[Content revision data]
++++

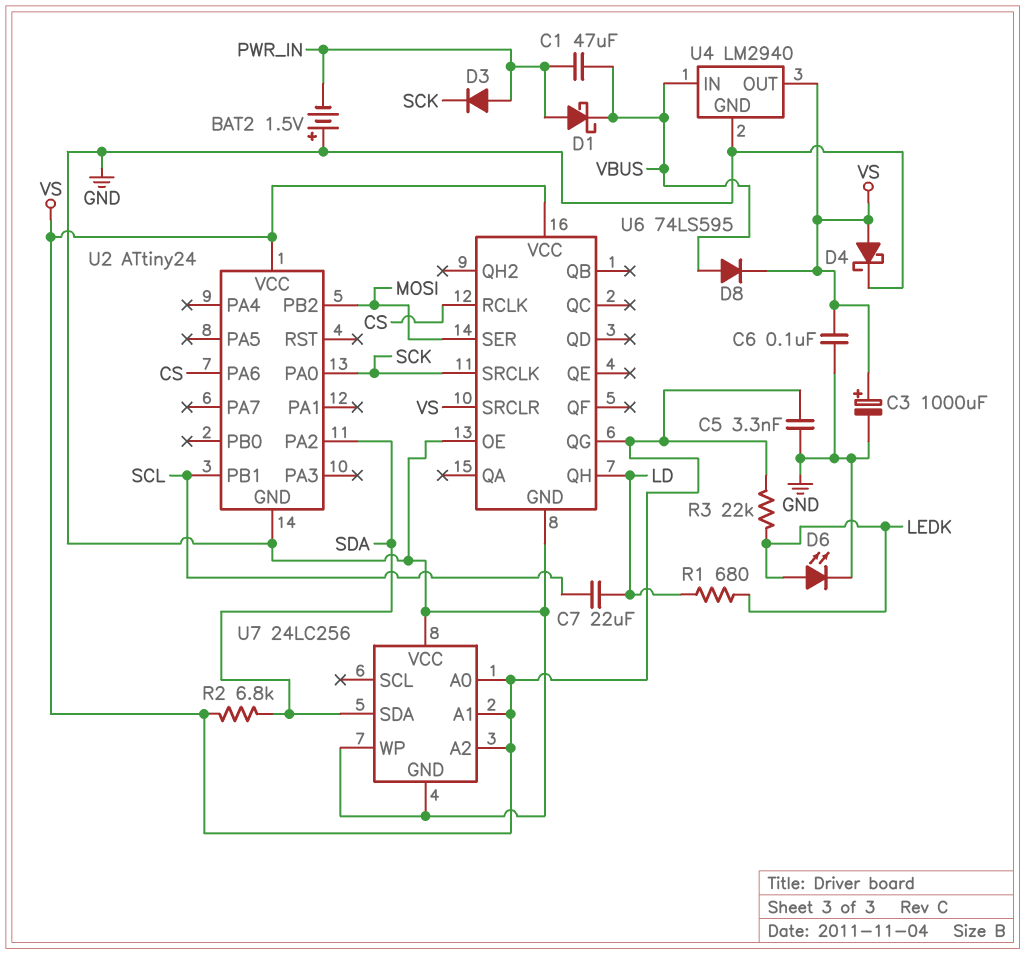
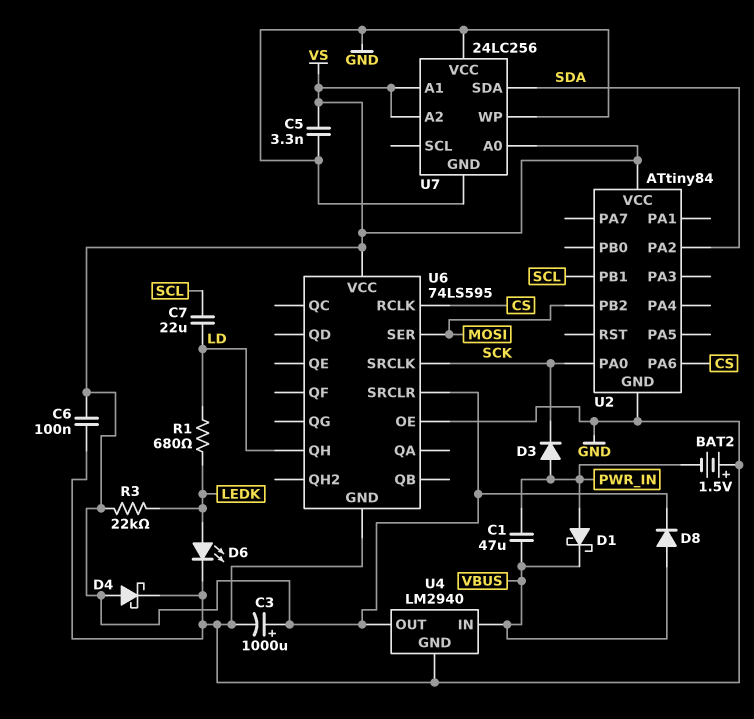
R2: 6.8k (SDA, VS) -> none
U2: ATtiny24 -> ATtiny84
U6 pin QG: VS -> none

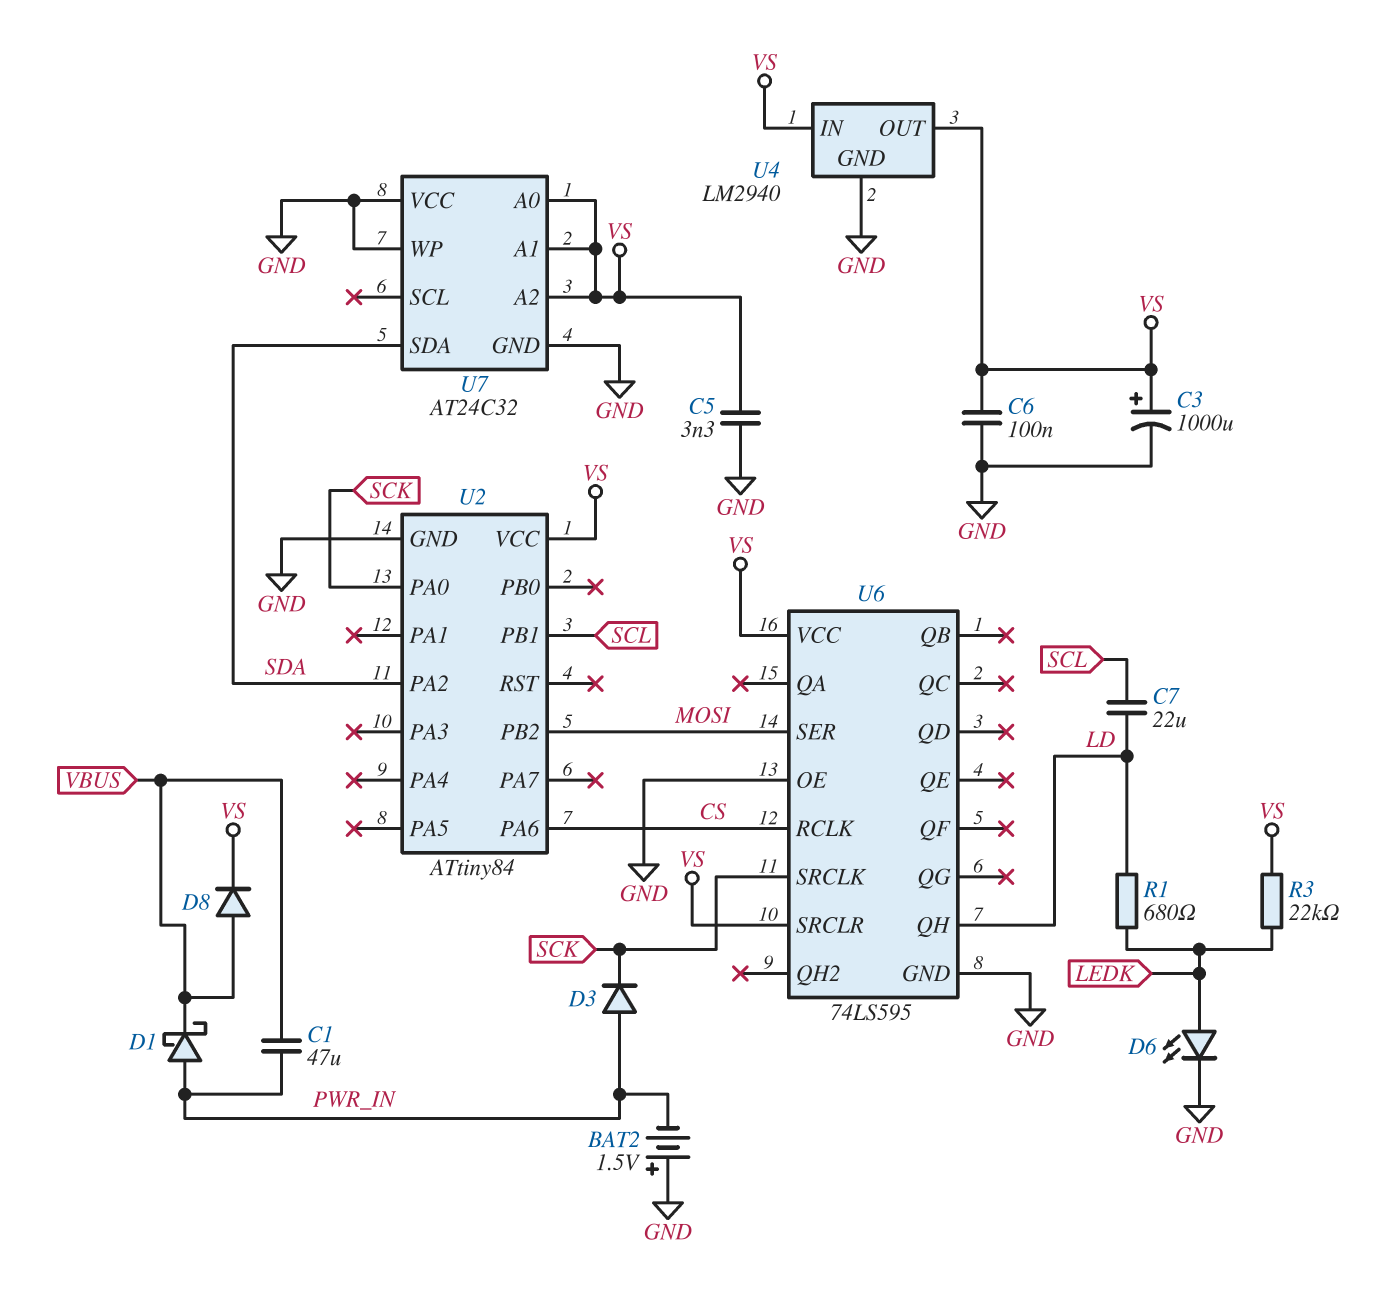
D4: schottky (A VS, K GND) -> none
U4 pin IN: VBUS -> VS
U7: 24LC256 -> AT24C32

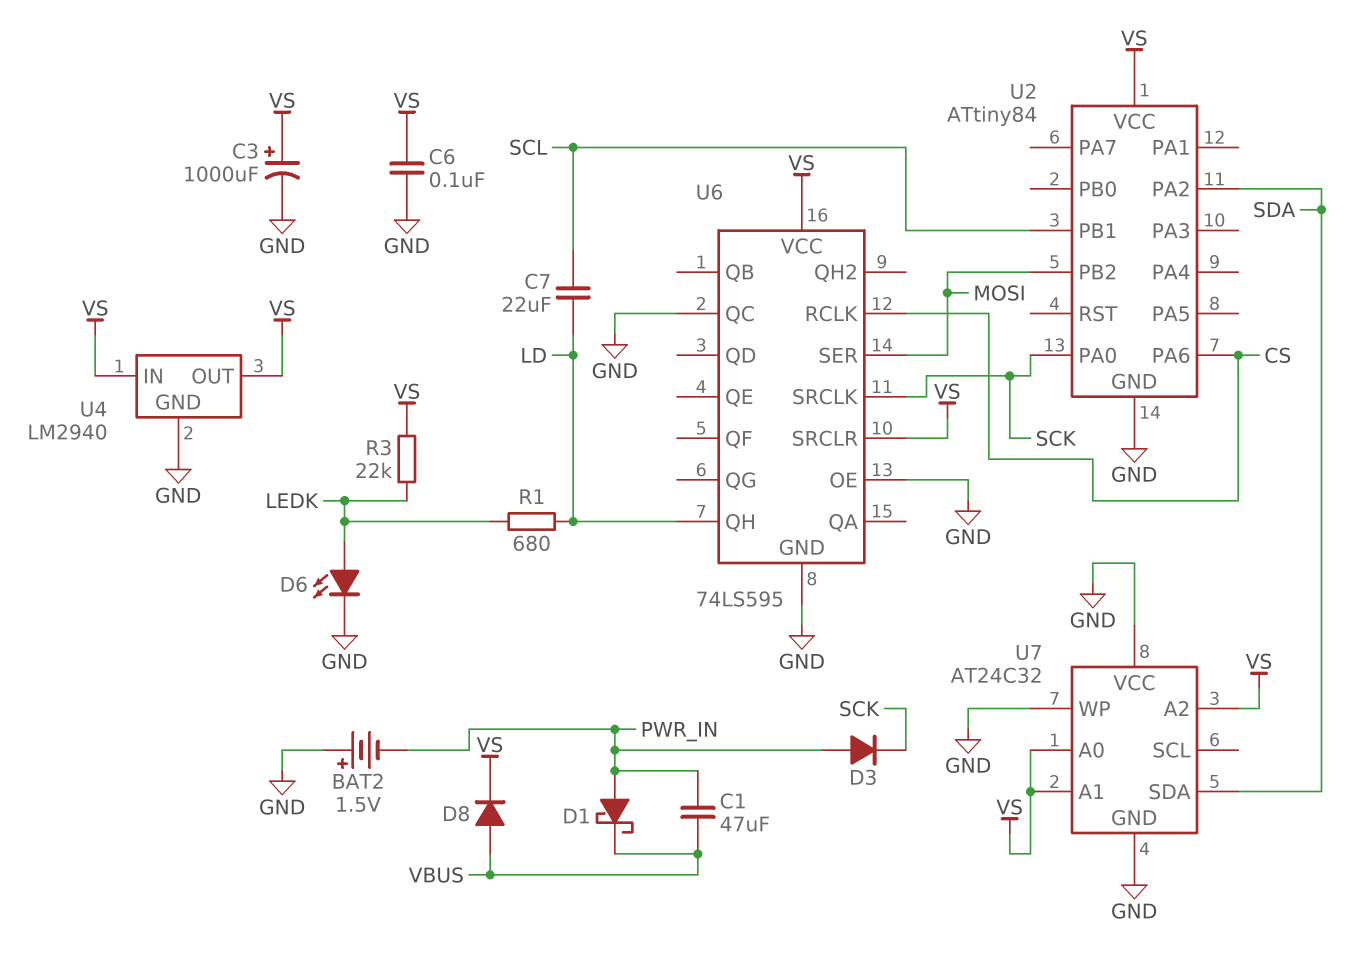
C5: 3.3nF (GND, VS) -> none
U6 pin QC: none -> GND

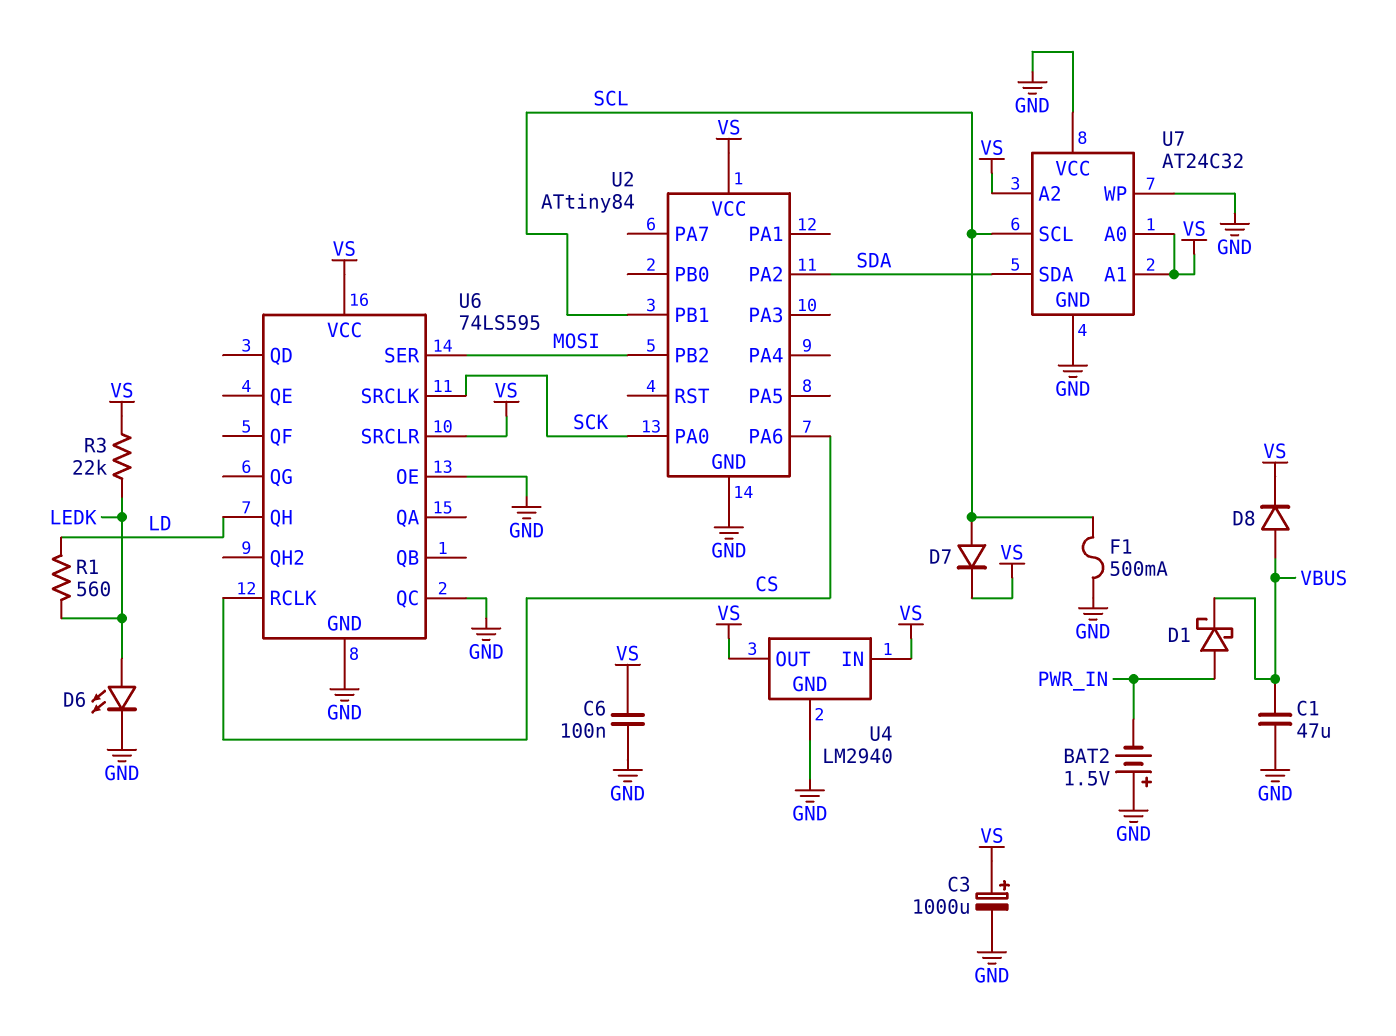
C1: 47uF (PWR_IN, VBUS) -> 47uF (GND, VBUS)
C7: 22uF (LD, SCL) -> none
D3: diode (A PWR_IN, K SCK) -> none
D7: none -> diode (A SCL, K VS)
F1: none -> 500mA (GND, SCL)
R1: 680 (LD, LEDK) -> 560 (LD, LEDK)
U7 pin SCL: none -> SCL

++++

■ **Problem to work on**:
There should be an exact restatement of the lines from the line with "D4: schottky (A VS, K GND) -> none" through the last line of the entries above, and no pictures in it.

■ **Reply**:
D4: schottky (A VS, K GND) -> none
U4 pin IN: VBUS -> VS
U7: 24LC256 -> AT24C32

C5: 3.3nF (GND, VS) -> none
U6 pin QC: none -> GND

C1: 47uF (PWR_IN, VBUS) -> 47uF (GND, VBUS)
C7: 22uF (LD, SCL) -> none
D3: diode (A PWR_IN, K SCK) -> none
D7: none -> diode (A SCL, K VS)
F1: none -> 500mA (GND, SCL)
R1: 680 (LD, LEDK) -> 560 (LD, LEDK)
U7 pin SCL: none -> SCL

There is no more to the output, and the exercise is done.